» **RECORDS SUPPLIED**:
--*--

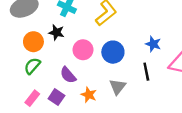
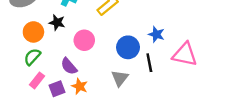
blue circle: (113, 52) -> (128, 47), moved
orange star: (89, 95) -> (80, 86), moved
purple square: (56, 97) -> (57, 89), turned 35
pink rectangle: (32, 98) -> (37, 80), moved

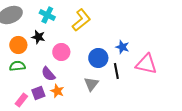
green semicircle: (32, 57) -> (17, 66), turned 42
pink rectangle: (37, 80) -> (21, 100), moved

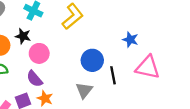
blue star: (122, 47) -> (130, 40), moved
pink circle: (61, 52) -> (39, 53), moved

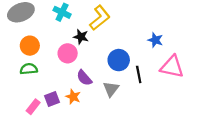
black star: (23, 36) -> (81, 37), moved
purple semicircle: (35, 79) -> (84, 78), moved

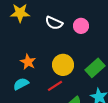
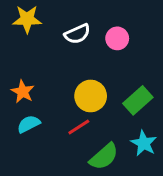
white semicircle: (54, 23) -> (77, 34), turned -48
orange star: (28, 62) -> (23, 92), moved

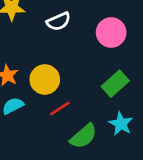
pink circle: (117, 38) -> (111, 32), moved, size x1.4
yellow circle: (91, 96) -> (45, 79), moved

--*--

» **TASK OBJECTIVE**:
Using the records above, count the lines containing "rectangle". Give no words besides the number.

» **ANSWER TO THIS PROBLEM**:
2